### WHAT THE EXERCISE ASKS
Search the material for "none" and copy each line in which it is found.

━━━━━━

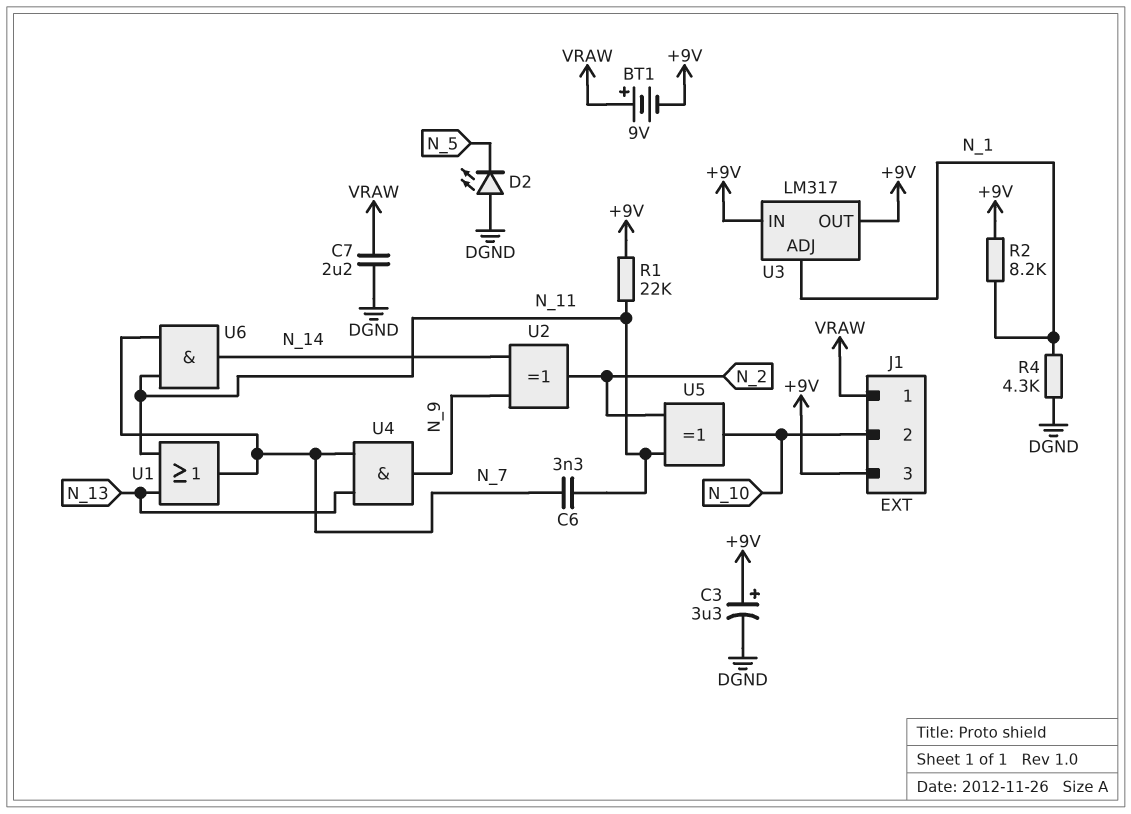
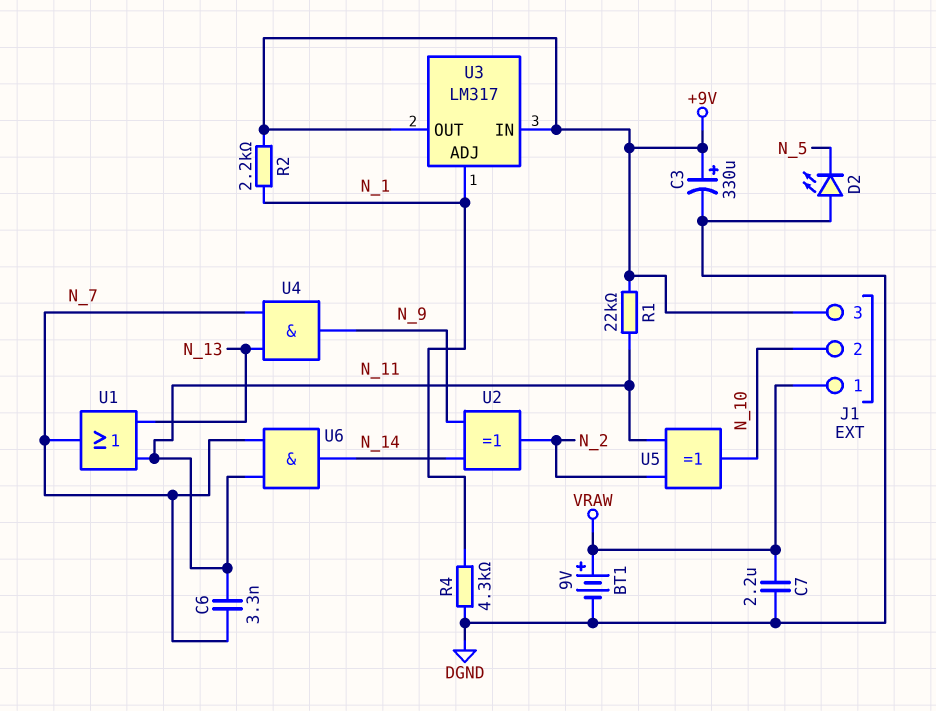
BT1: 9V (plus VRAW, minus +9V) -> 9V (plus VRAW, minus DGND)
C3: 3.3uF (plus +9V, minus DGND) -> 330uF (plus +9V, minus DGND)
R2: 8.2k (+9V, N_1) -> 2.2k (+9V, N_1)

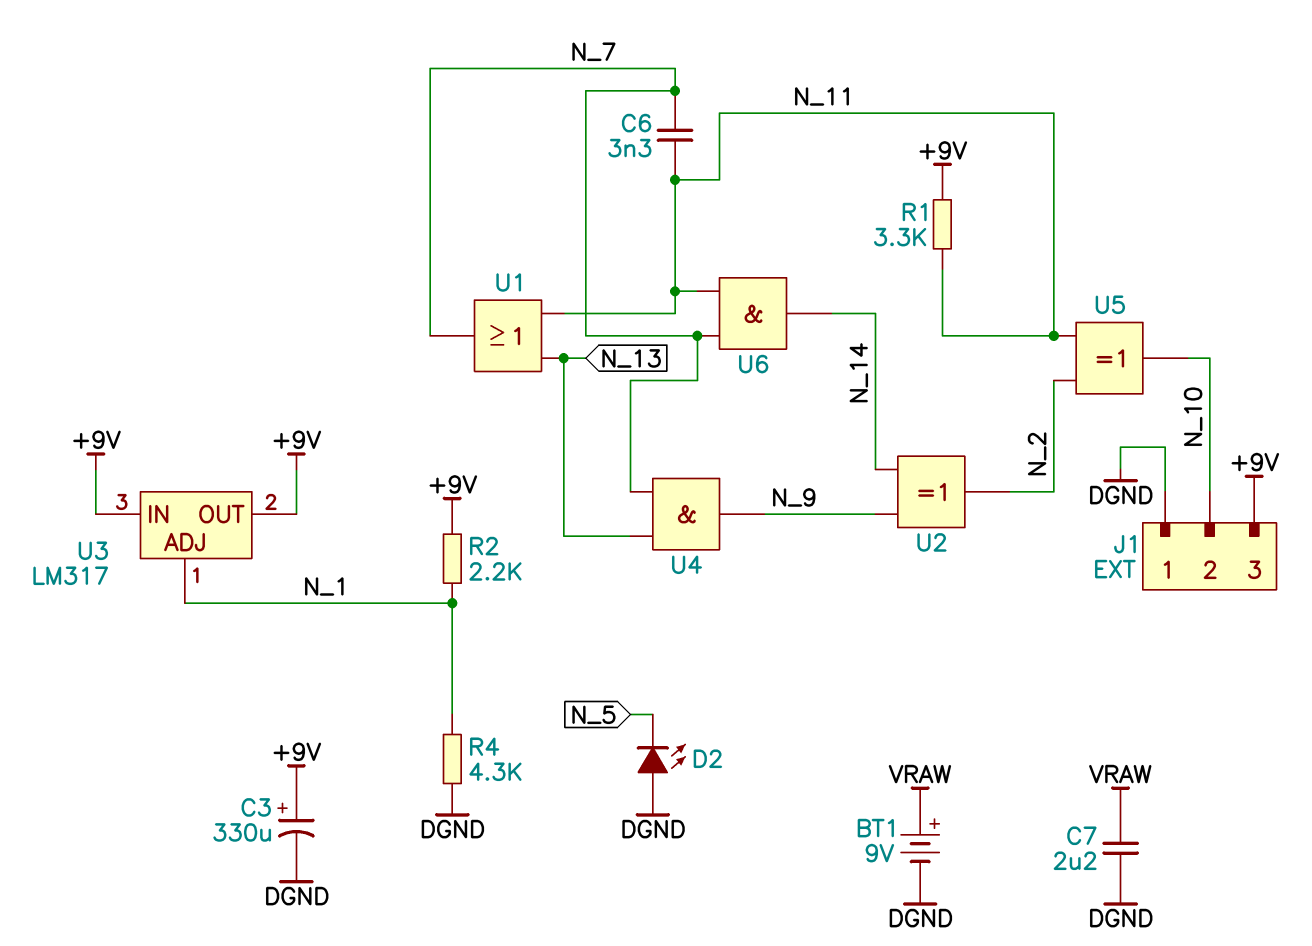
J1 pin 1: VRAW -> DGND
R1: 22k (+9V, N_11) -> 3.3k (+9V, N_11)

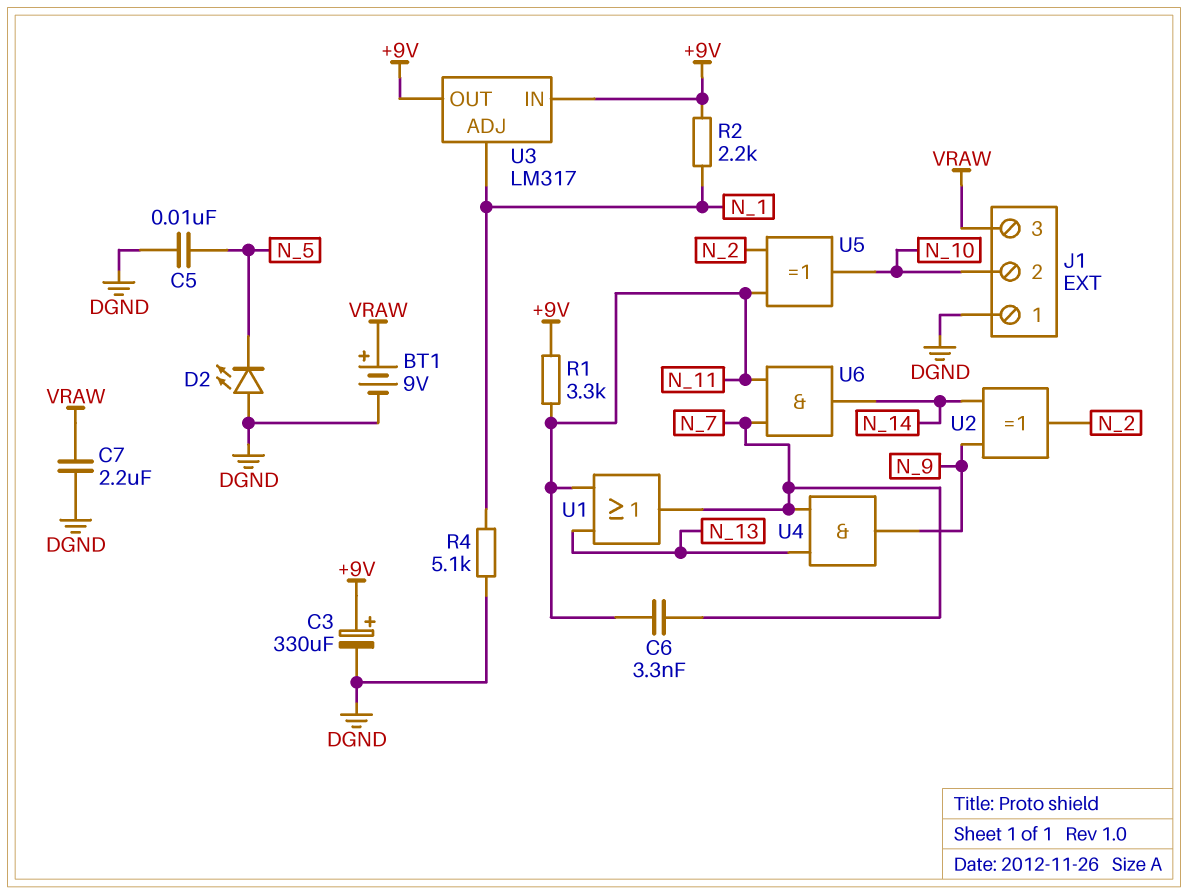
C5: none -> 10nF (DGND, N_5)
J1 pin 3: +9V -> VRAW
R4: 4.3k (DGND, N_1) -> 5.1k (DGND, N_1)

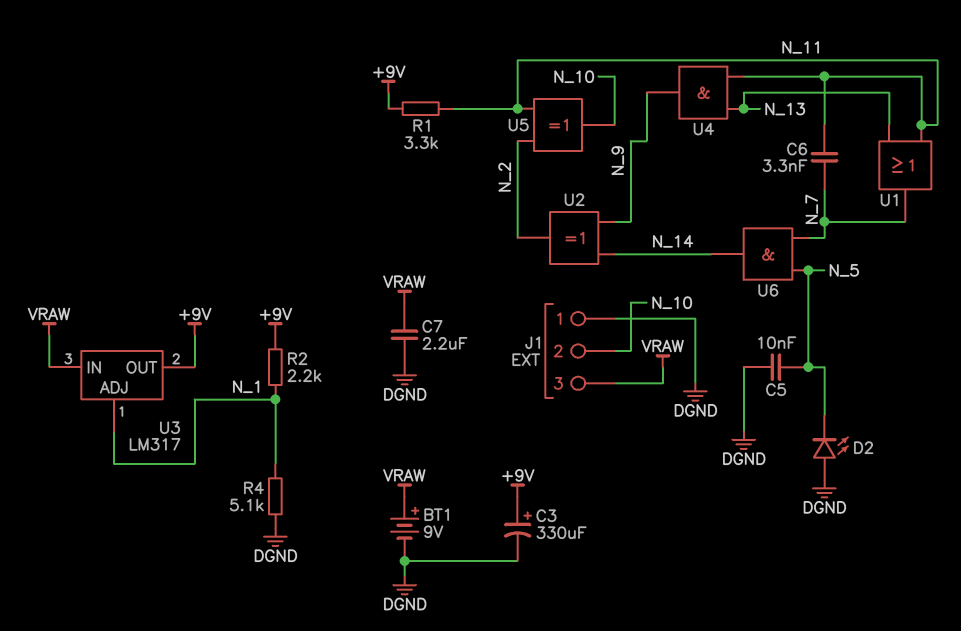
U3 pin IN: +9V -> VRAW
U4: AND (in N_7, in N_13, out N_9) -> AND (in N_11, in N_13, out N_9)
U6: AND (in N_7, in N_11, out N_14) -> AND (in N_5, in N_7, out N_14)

━━━━━━

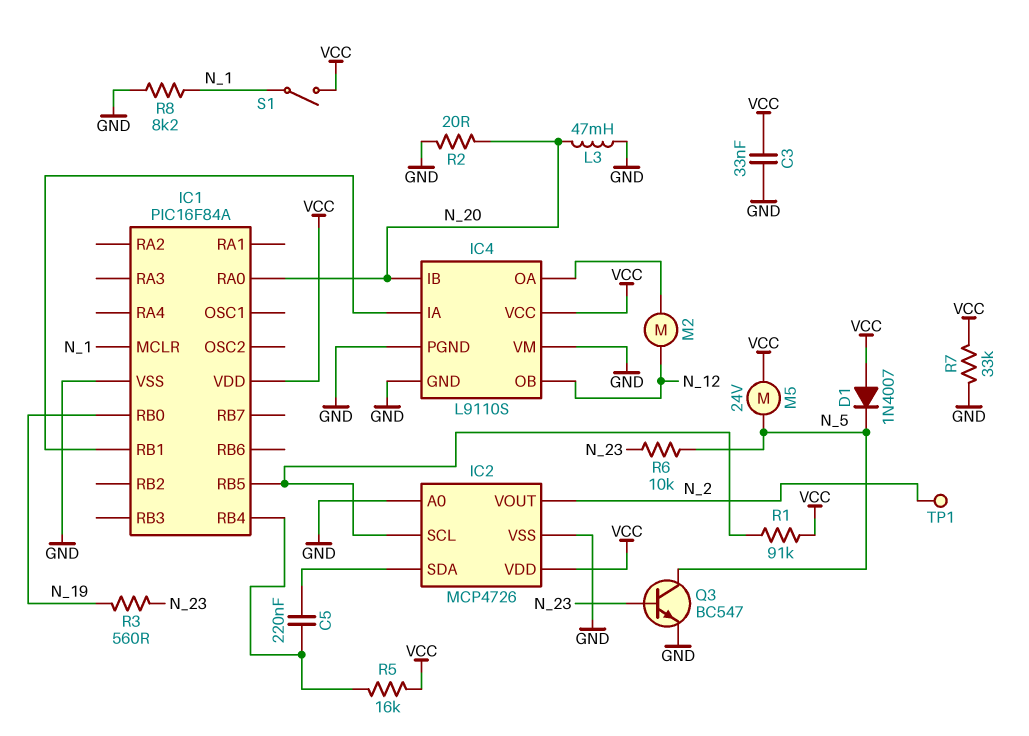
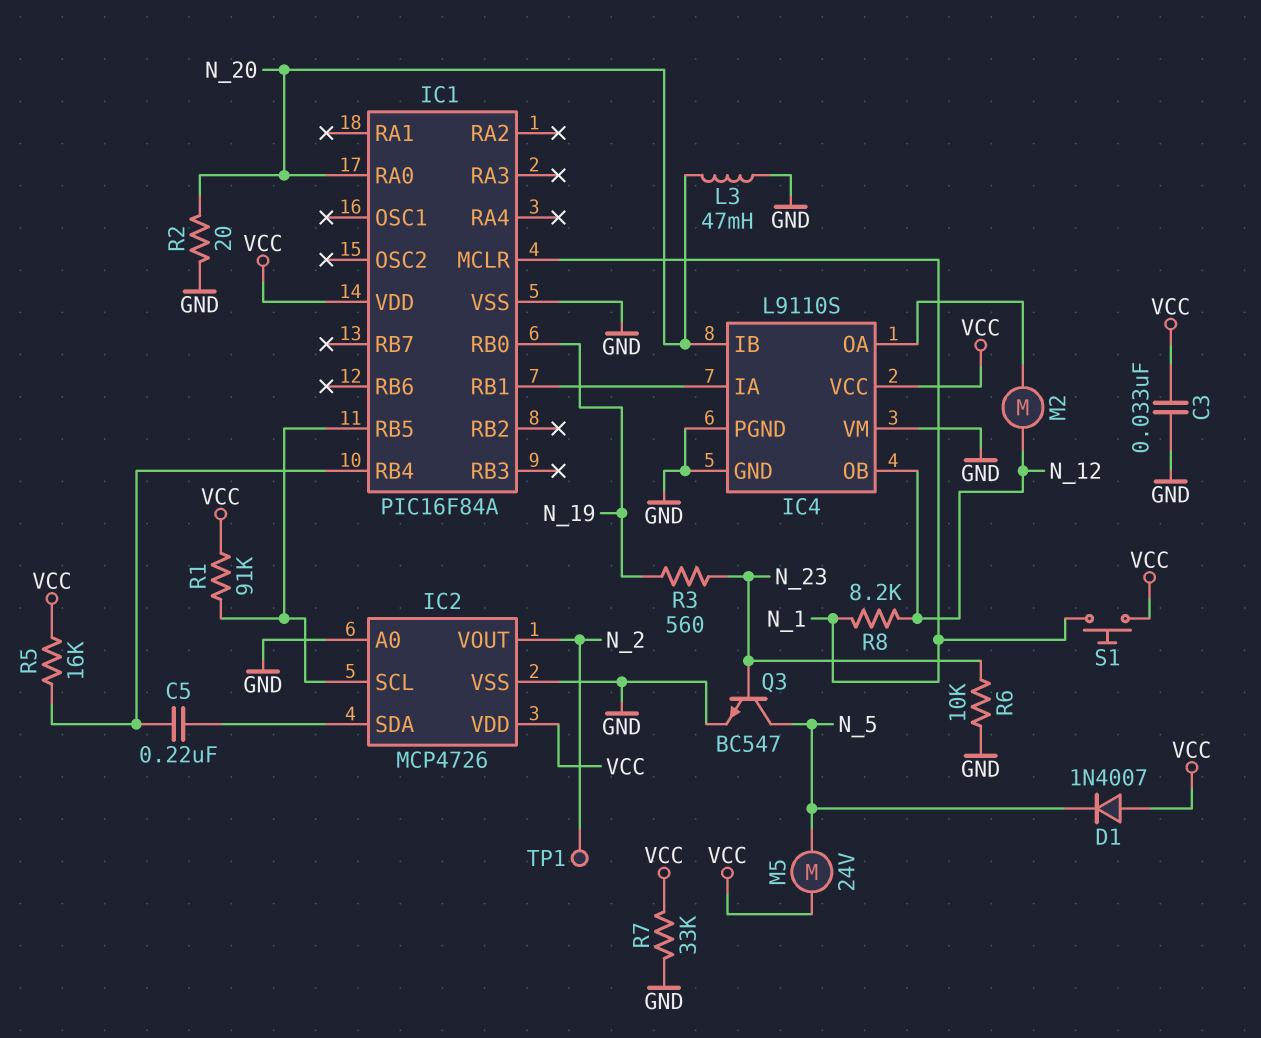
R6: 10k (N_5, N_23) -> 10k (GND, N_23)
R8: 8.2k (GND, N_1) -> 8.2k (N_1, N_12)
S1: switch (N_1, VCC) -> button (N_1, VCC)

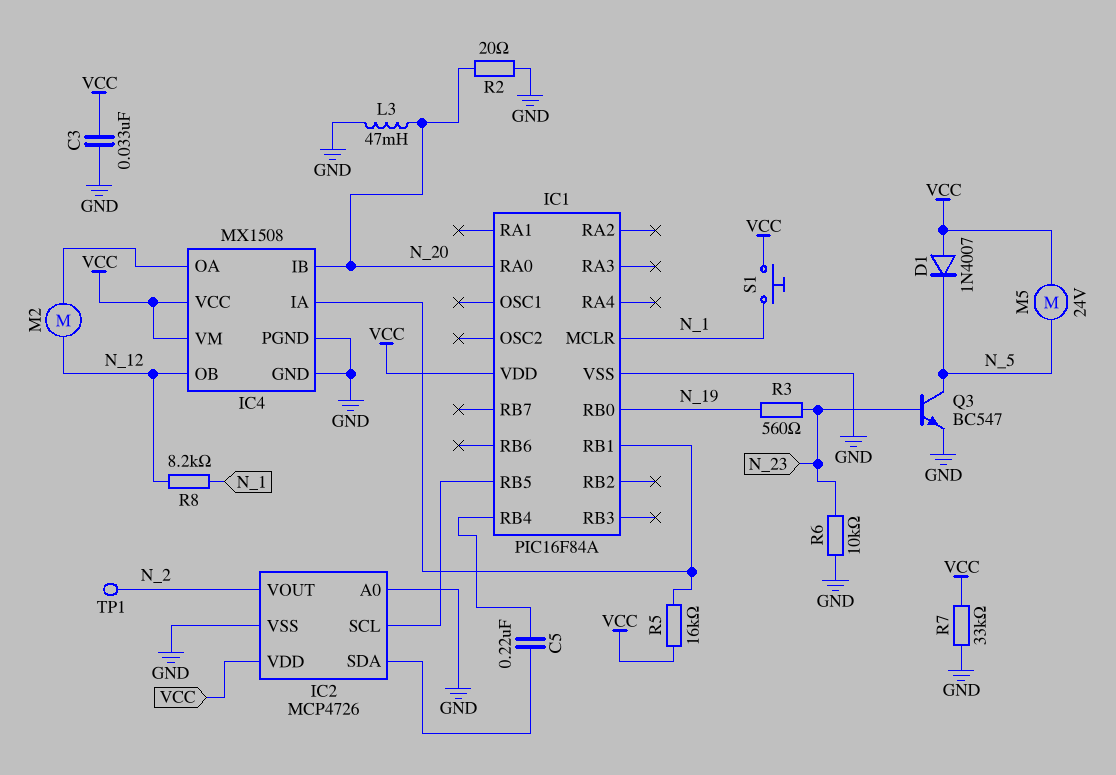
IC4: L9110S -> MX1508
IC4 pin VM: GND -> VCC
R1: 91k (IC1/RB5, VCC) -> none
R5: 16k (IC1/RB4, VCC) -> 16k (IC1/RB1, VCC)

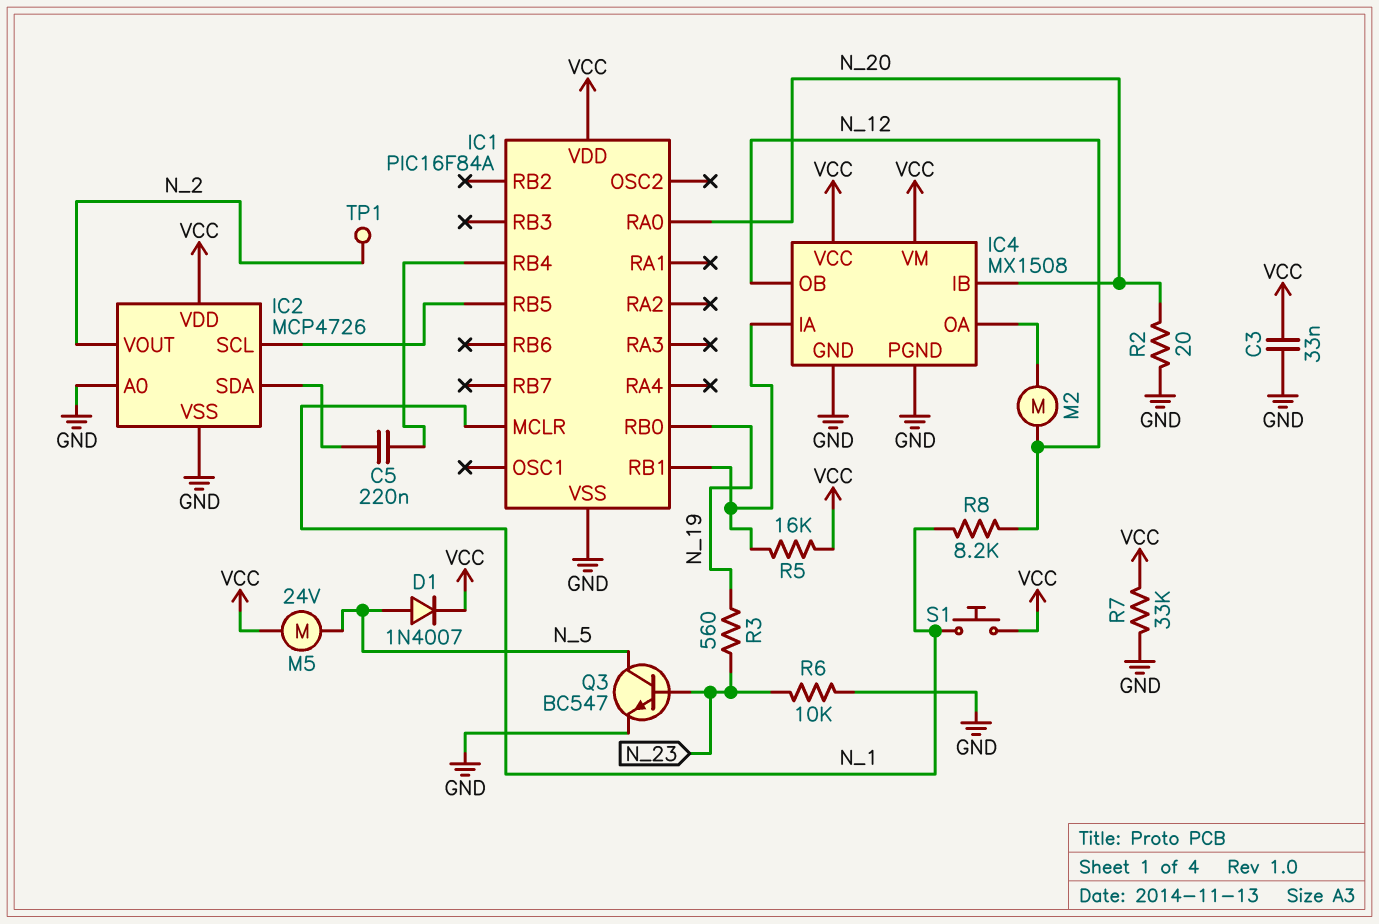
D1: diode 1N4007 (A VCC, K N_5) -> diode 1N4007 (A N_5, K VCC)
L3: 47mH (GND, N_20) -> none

━━━━━━

### TASK SOLUTION
C5: none -> 10nF (DGND, N_5)
R1: 91k (IC1/RB5, VCC) -> none
L3: 47mH (GND, N_20) -> none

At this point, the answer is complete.